What this task involves
Could you copy exactly the lines below, beginning at the line with "cyan cross: (177, 237)" and stopping after the line with "brown square: (280, 292) -> (390, 486), moved", with no pictures?

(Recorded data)
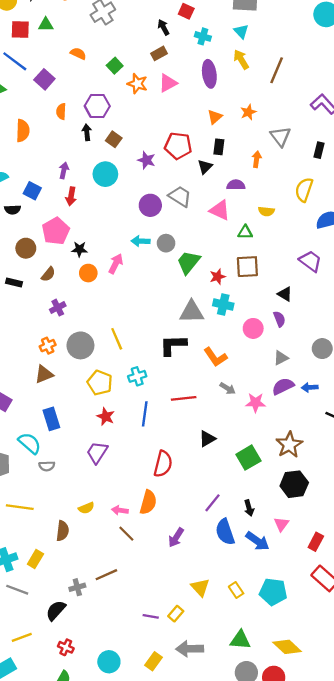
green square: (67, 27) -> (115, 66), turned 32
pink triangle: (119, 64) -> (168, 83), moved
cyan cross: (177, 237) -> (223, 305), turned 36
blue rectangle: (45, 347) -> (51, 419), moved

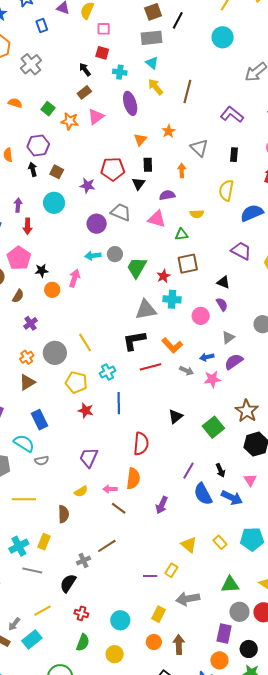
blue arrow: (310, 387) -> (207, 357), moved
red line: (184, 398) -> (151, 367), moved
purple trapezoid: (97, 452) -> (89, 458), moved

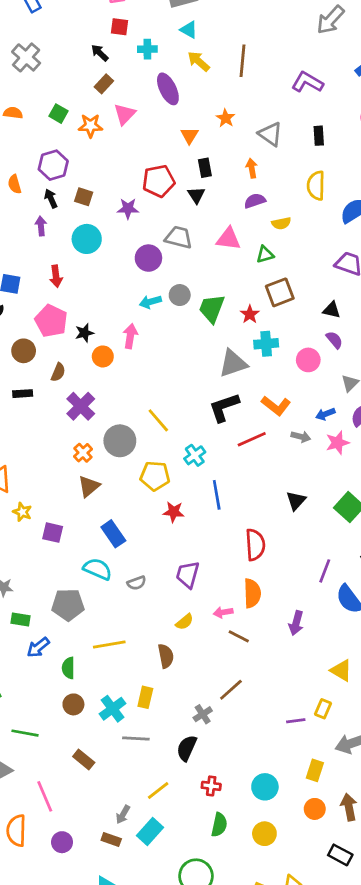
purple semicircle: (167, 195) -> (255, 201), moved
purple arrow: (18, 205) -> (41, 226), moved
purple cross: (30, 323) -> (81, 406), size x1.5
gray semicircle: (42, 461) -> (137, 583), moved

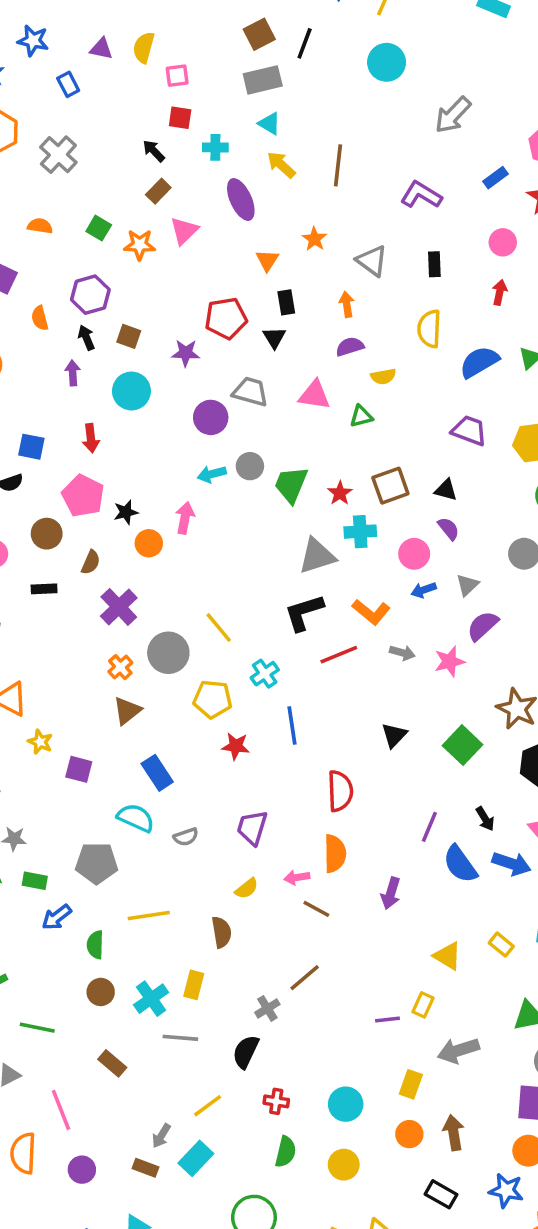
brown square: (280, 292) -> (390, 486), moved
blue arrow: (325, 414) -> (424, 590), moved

Problem solution
cyan cross: (177, 237) -> (223, 305), turned 36
blue rectangle: (45, 347) -> (51, 419), moved

blue arrow: (310, 387) -> (207, 357), moved
red line: (184, 398) -> (151, 367), moved
purple trapezoid: (97, 452) -> (89, 458), moved

purple semicircle: (167, 195) -> (255, 201), moved
purple arrow: (18, 205) -> (41, 226), moved
purple cross: (30, 323) -> (81, 406), size x1.5
gray semicircle: (42, 461) -> (137, 583), moved

brown square: (280, 292) -> (390, 486), moved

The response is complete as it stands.